Before-and-after object lists
____________
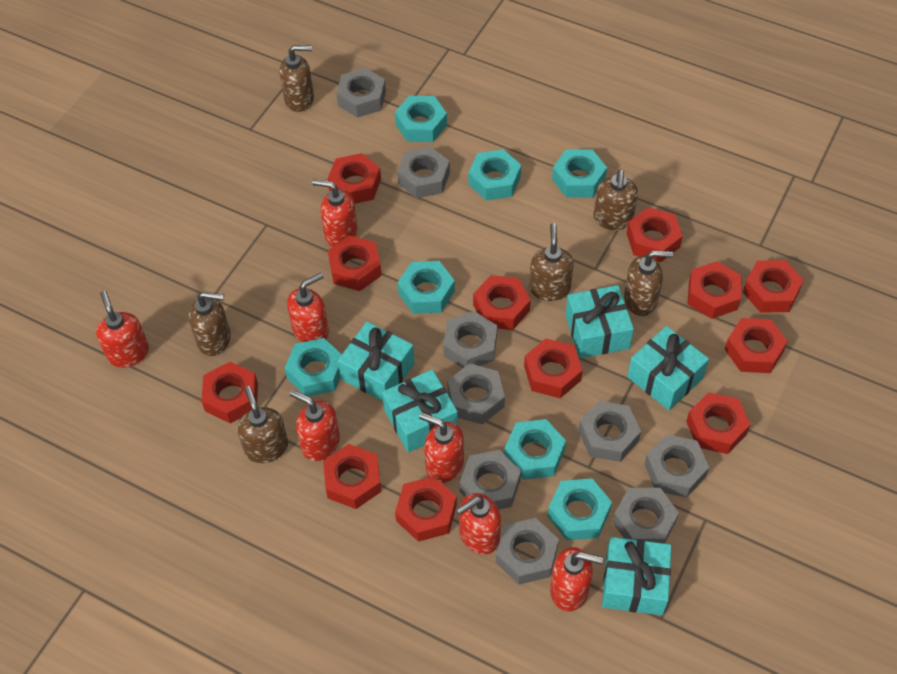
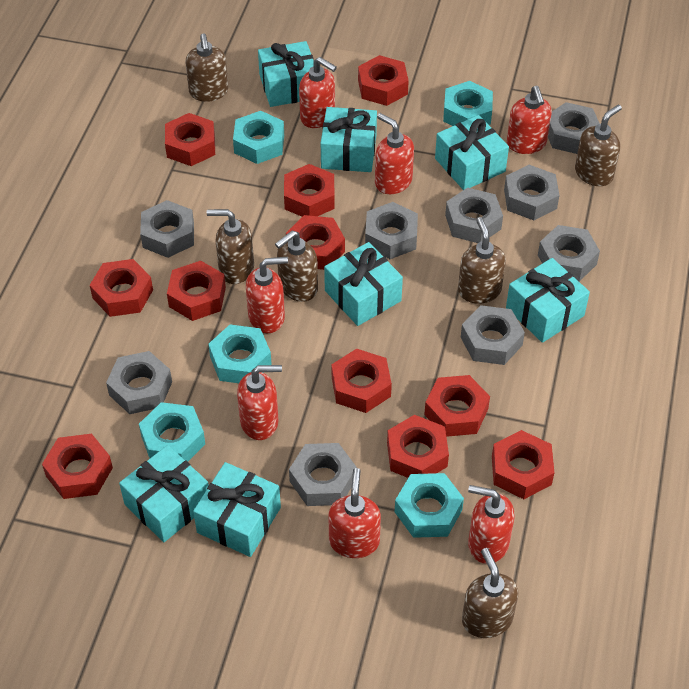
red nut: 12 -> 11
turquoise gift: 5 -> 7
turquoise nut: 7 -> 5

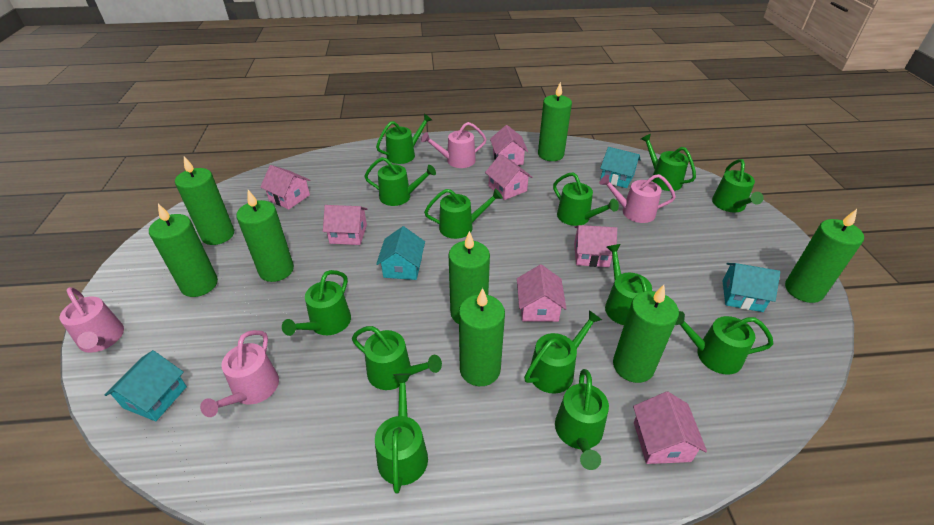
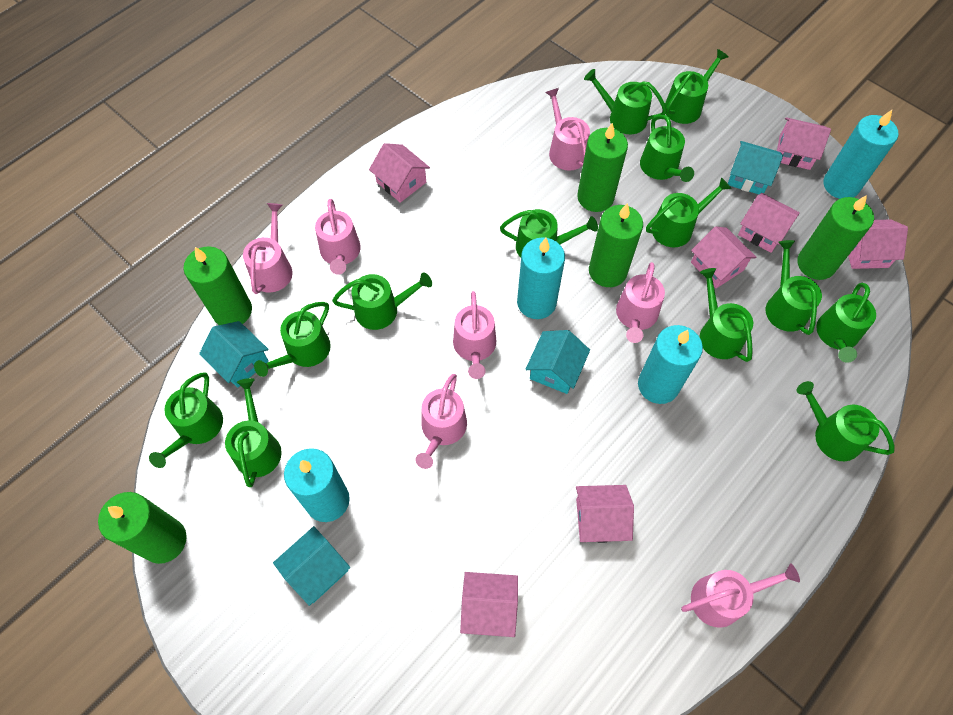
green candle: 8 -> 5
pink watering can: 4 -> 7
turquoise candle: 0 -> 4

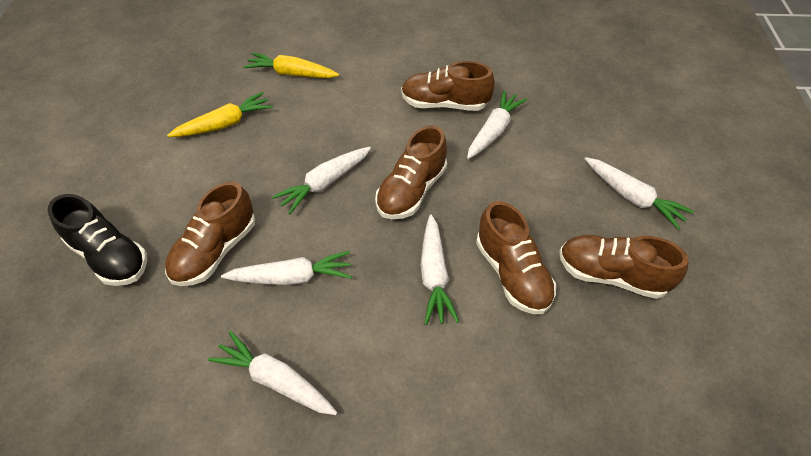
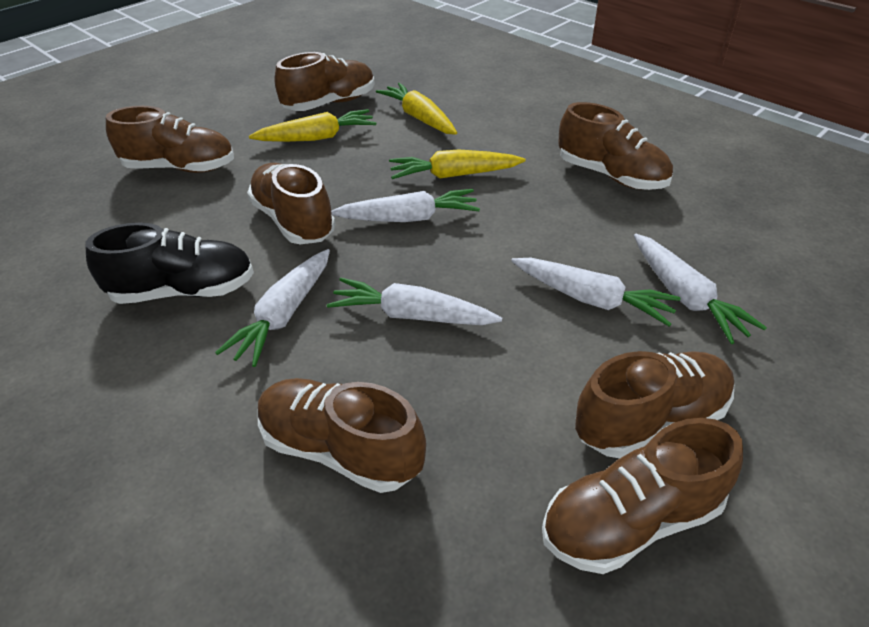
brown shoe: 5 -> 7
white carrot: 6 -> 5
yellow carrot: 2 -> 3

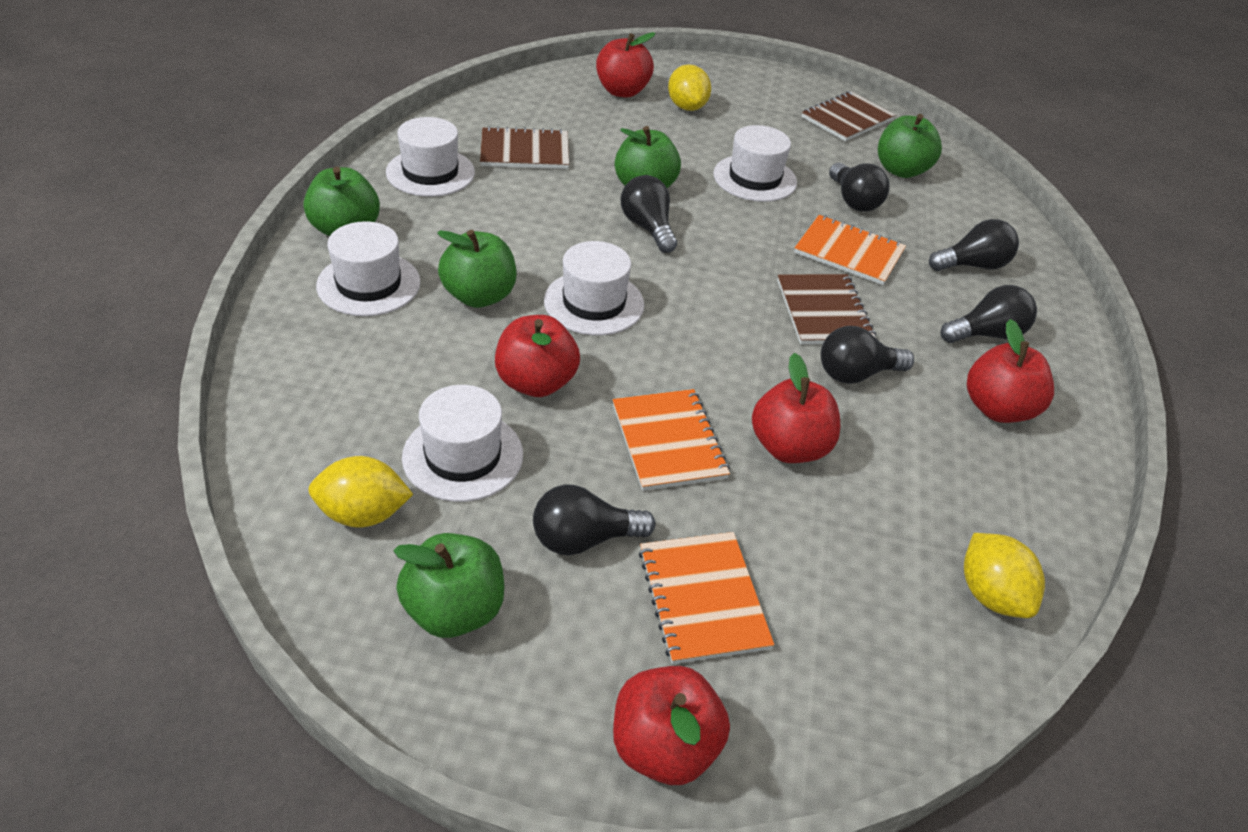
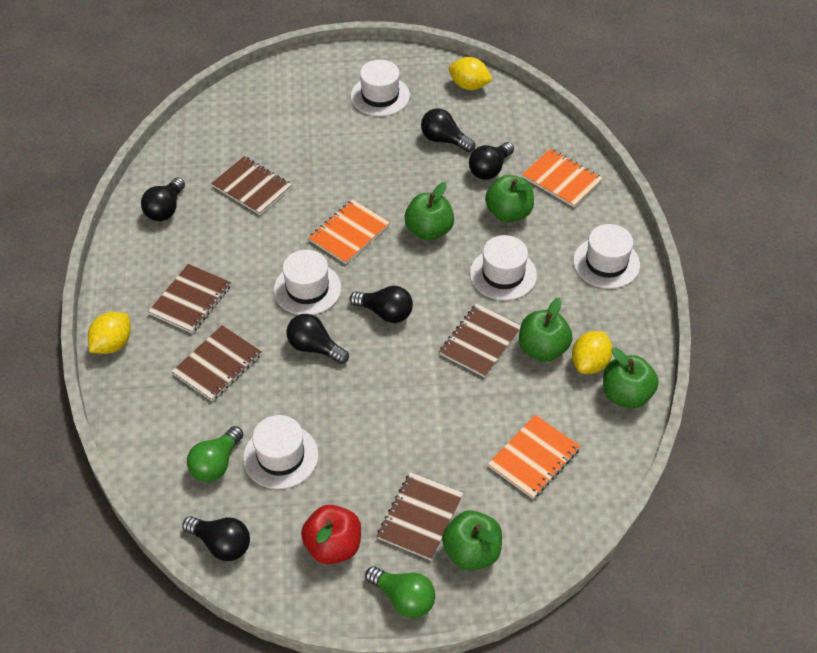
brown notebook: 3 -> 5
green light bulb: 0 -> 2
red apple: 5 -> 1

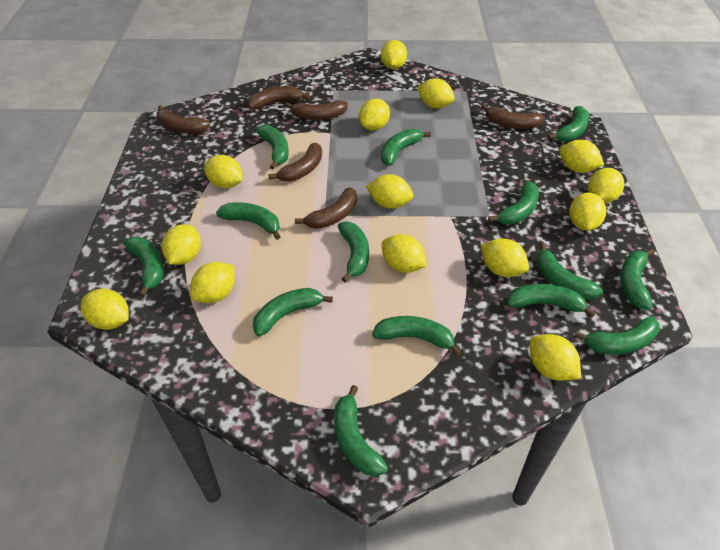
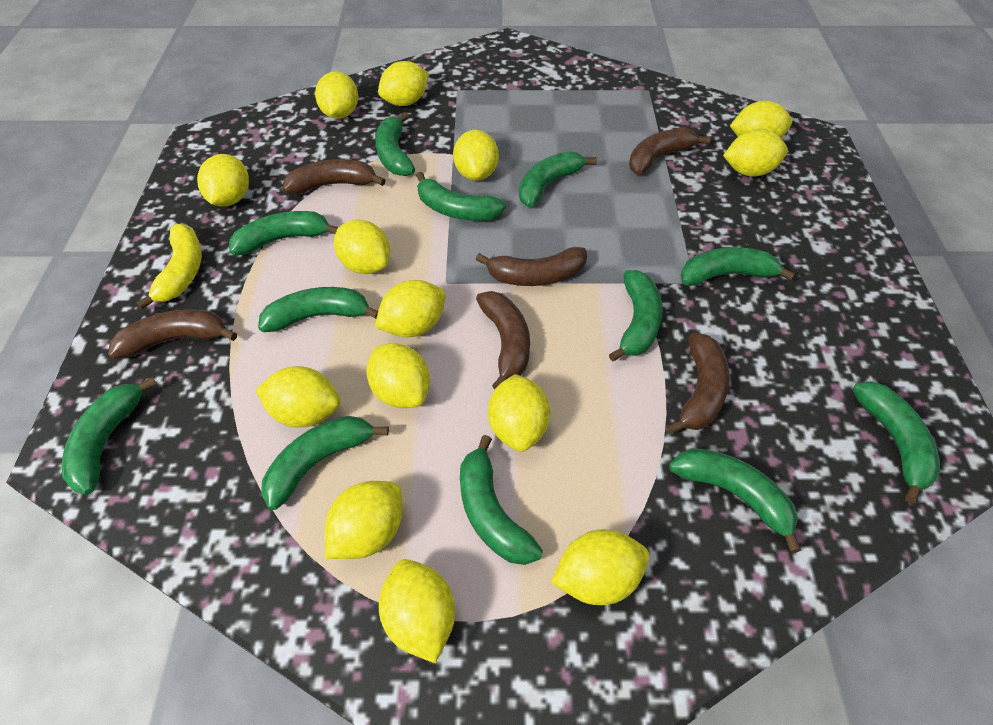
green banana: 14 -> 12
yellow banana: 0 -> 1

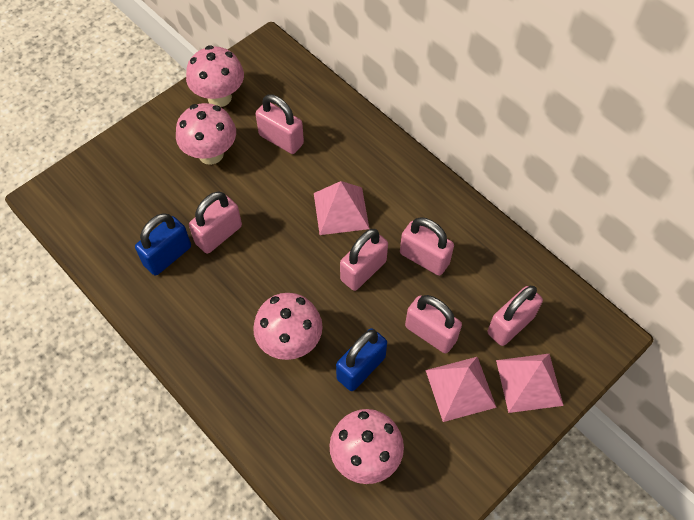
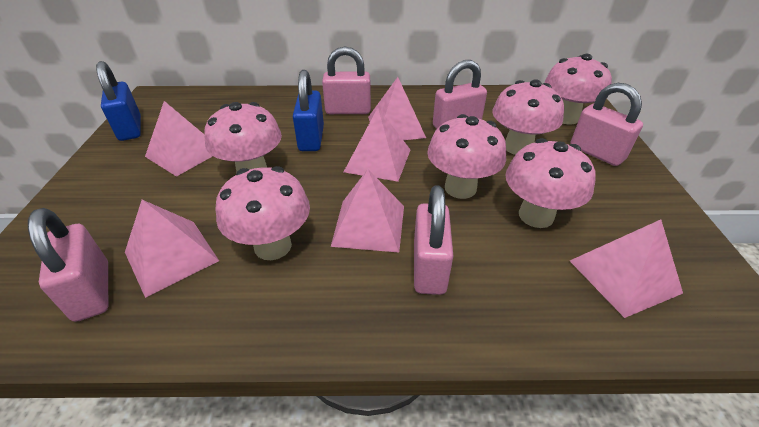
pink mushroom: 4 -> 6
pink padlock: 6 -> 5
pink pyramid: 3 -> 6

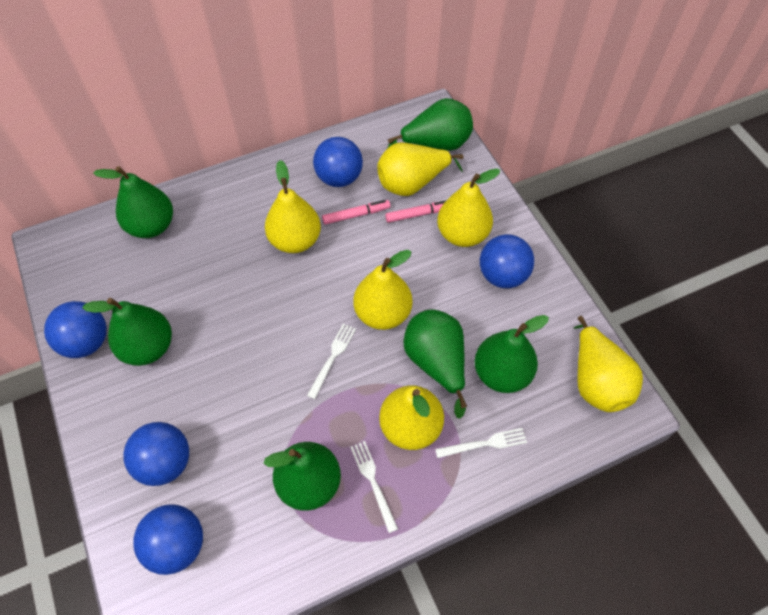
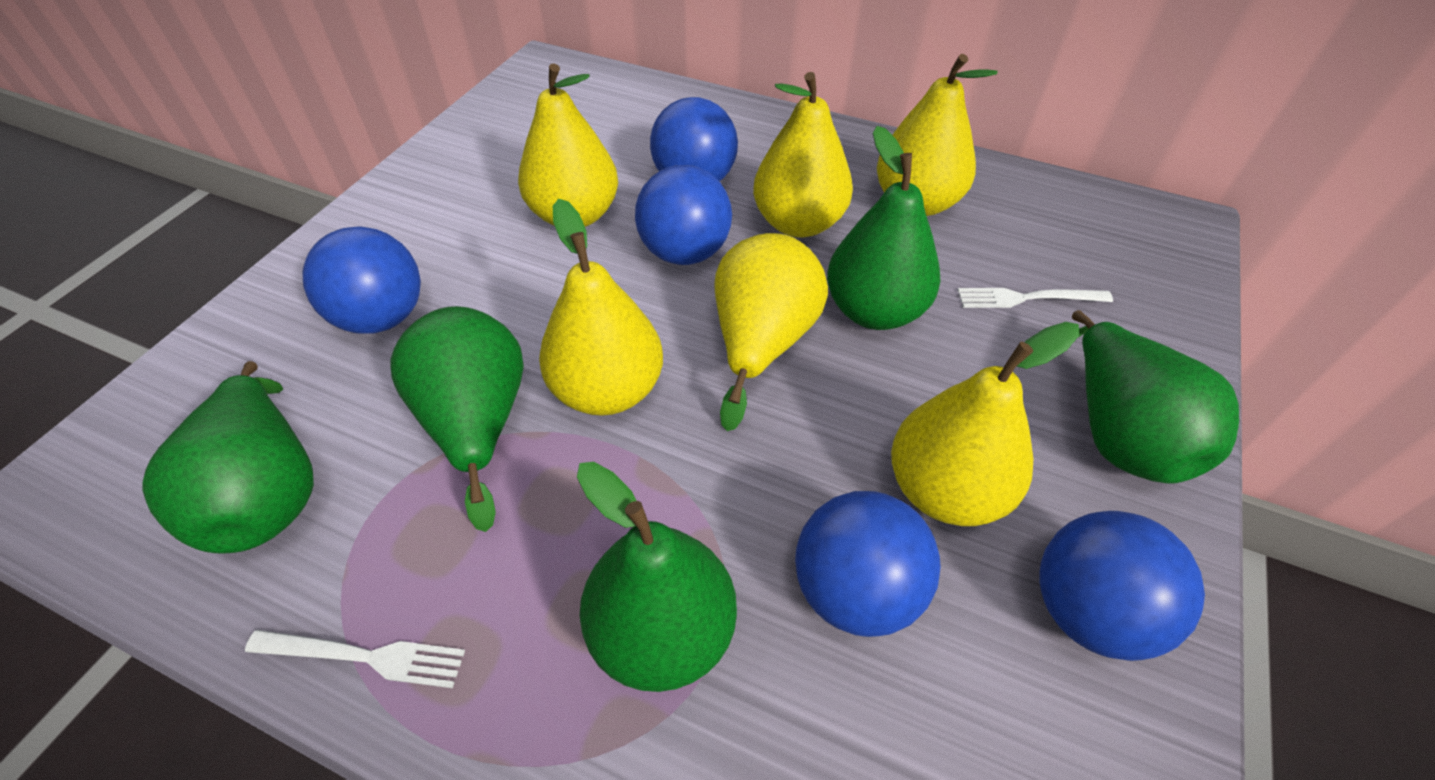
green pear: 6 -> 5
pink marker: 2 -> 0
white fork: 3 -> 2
____________
◆ WHAT YOU SHOULD DO:
Exclude every picture, then reproduce the remaining data character for character.

◆ RESPONSE TO THIS TASK:
red nut: 12 -> 11
turquoise gift: 5 -> 7
turquoise nut: 7 -> 5

green candle: 8 -> 5
pink watering can: 4 -> 7
turquoise candle: 0 -> 4

brown shoe: 5 -> 7
white carrot: 6 -> 5
yellow carrot: 2 -> 3

brown notebook: 3 -> 5
green light bulb: 0 -> 2
red apple: 5 -> 1

green banana: 14 -> 12
yellow banana: 0 -> 1

pink mushroom: 4 -> 6
pink padlock: 6 -> 5
pink pyramid: 3 -> 6

green pear: 6 -> 5
pink marker: 2 -> 0
white fork: 3 -> 2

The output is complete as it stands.